* [What is asked]
Render every line of the rows below as a JSON list of strings, one string per line, omitting blank lines and the lines that mark pictures.

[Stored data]
---+---
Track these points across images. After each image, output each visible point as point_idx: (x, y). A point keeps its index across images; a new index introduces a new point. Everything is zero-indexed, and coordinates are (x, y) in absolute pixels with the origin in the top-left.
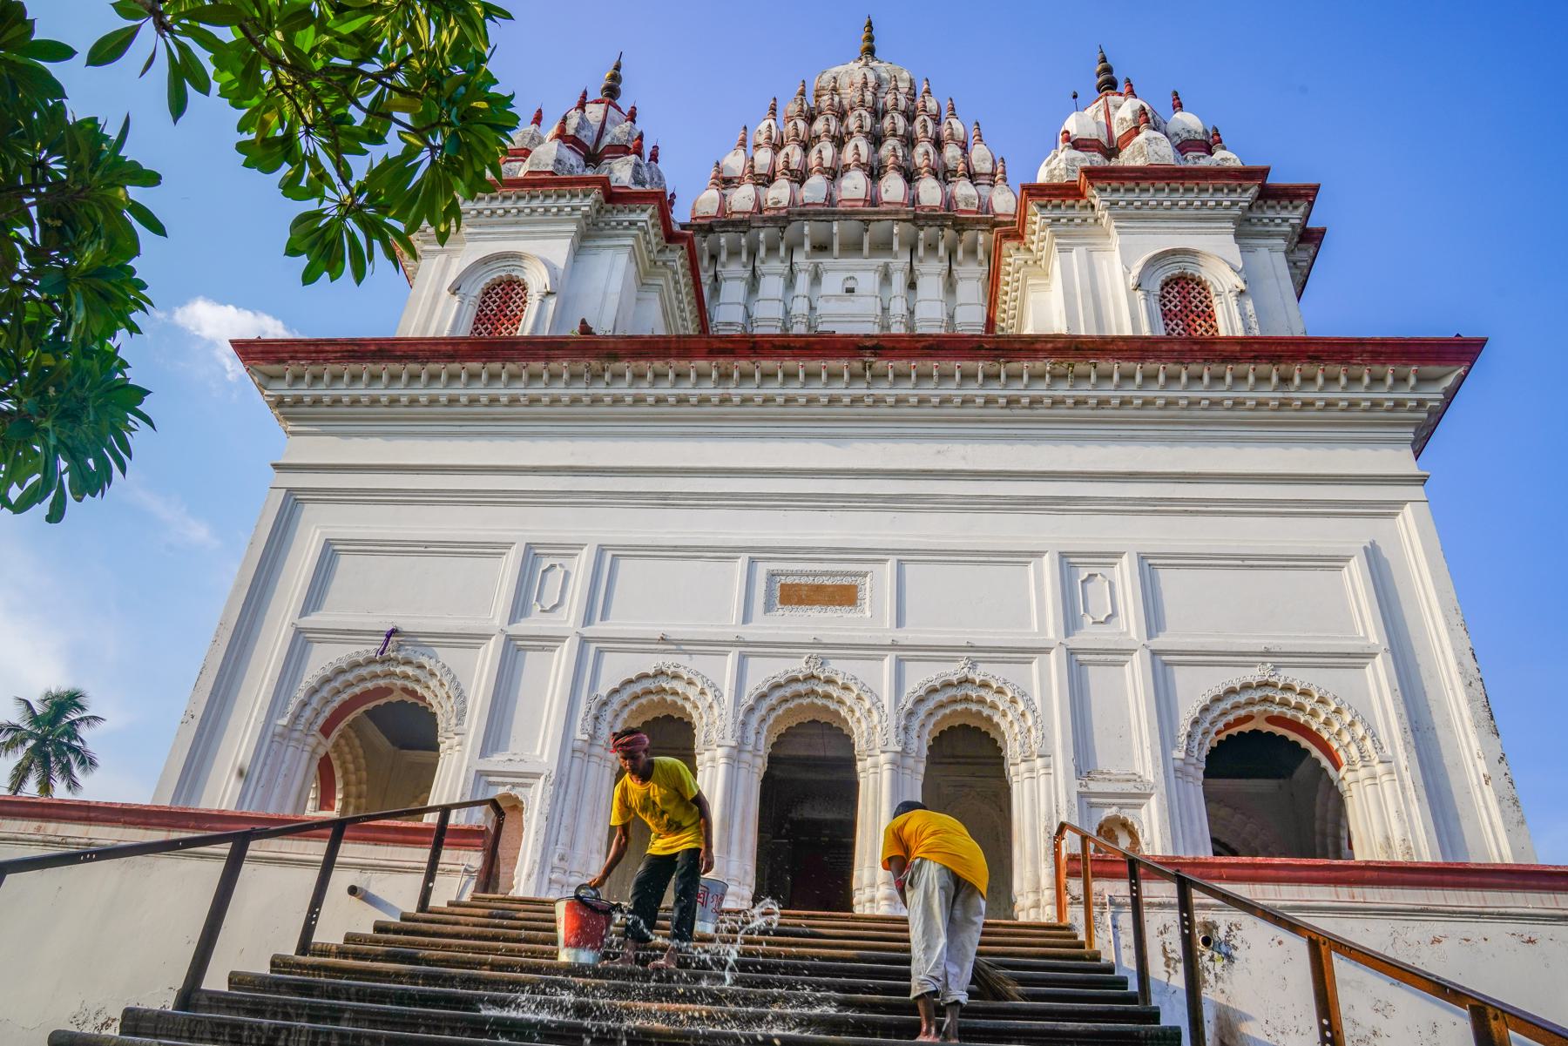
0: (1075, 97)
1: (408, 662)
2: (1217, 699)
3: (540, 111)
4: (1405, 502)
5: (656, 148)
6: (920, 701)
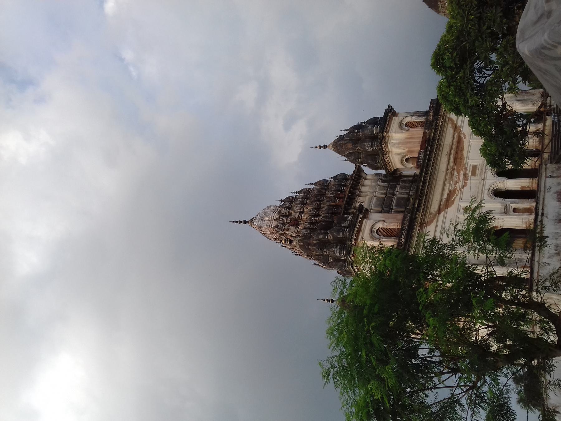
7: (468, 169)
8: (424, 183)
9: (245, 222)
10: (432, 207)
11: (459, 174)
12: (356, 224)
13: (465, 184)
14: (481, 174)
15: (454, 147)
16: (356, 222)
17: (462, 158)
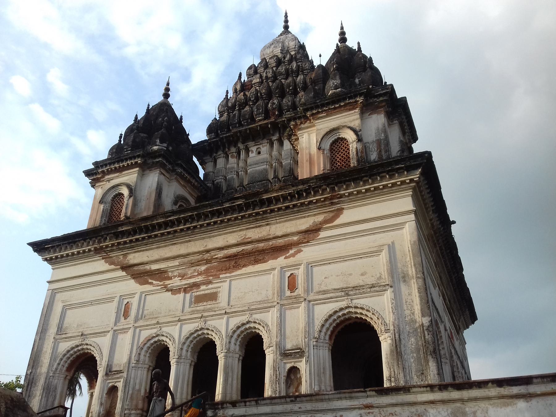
0: (320, 56)
1: (87, 344)
2: (331, 316)
3: (137, 115)
4: (406, 222)
5: (181, 116)
6: (234, 332)
7: (210, 286)
8: (166, 225)
9: (286, 27)
10: (137, 255)
11: (200, 274)
12: (122, 161)
13: (174, 291)
14: (193, 312)
15: (261, 245)
16: (126, 160)
17: (237, 267)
---+---
* [Answer to this exercise]
[
  "Track these points across images. After each image, output each visible point as point_idx: (x, y). A point keeps its index across images; a new index introduces a new point. Everything is zero-indexed, and coordinates are (x, y) in absolute pixels with the origin in the top-left.",
  "0: (1075, 97)",
  "1: (408, 662)",
  "2: (1217, 699)",
  "3: (540, 111)",
  "4: (1405, 502)",
  "5: (656, 148)",
  "6: (920, 701)",
  "7: (468, 169)",
  "8: (424, 183)",
  "9: (245, 222)",
  "10: (432, 207)",
  "11: (459, 174)",
  "12: (356, 224)",
  "13: (465, 184)",
  "14: (481, 174)",
  "15: (454, 147)",
  "16: (356, 222)",
  "17: (462, 158)",
  "0: (320, 56)",
  "1: (87, 344)",
  "2: (331, 316)",
  "3: (137, 115)",
  "4: (406, 222)",
  "5: (181, 116)",
  "6: (234, 332)",
  "7: (210, 286)",
  "8: (166, 225)",
  "9: (286, 27)",
  "10: (137, 255)",
  "11: (200, 274)",
  "12: (122, 161)",
  "13: (174, 291)",
  "14: (193, 312)",
  "15: (261, 245)",
  "16: (126, 160)",
  "17: (237, 267)"
]